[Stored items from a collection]
-- -- --
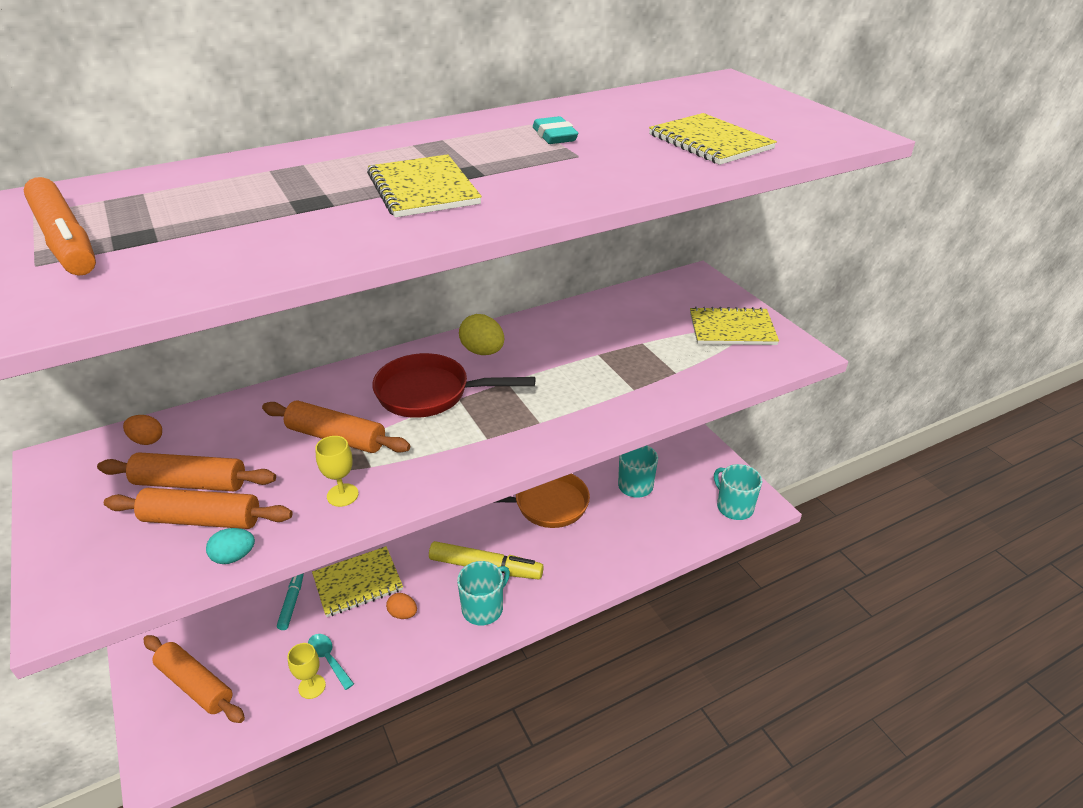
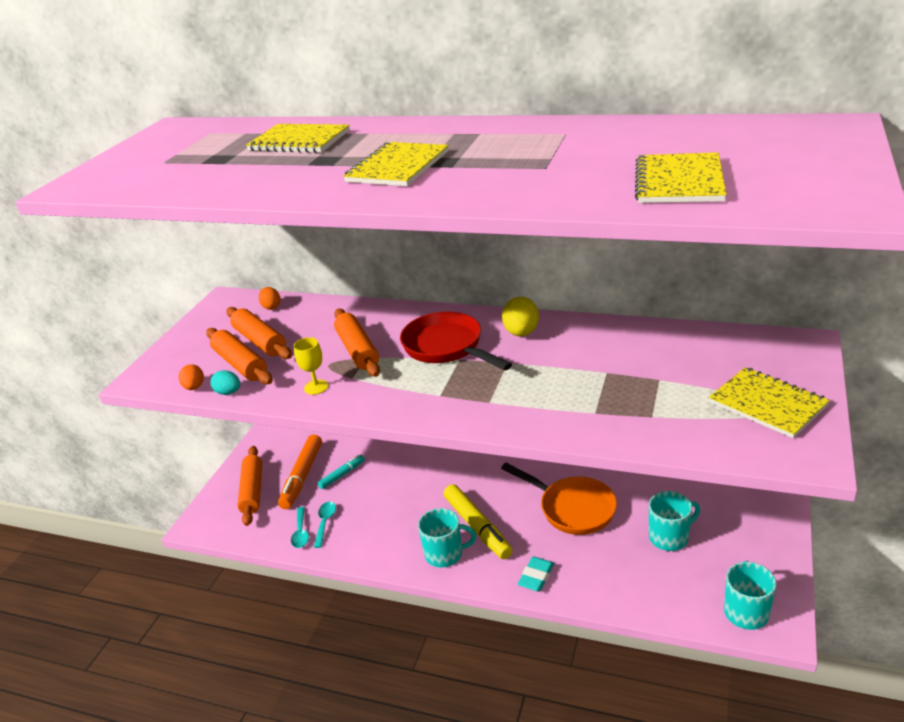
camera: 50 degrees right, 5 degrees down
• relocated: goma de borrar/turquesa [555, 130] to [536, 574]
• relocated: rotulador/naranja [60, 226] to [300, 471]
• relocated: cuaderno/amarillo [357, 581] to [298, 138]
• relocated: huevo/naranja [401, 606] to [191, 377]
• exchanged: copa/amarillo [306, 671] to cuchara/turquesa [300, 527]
-- -- --
__DIRECTIONS__. With the pictures removed, copy the data above word for word.

__EXERCISE RESULT__.
camera: 50 degrees right, 5 degrees down
• relocated: goma de borrar/turquesa [555, 130] to [536, 574]
• relocated: rotulador/naranja [60, 226] to [300, 471]
• relocated: cuaderno/amarillo [357, 581] to [298, 138]
• relocated: huevo/naranja [401, 606] to [191, 377]
• exchanged: copa/amarillo [306, 671] to cuchara/turquesa [300, 527]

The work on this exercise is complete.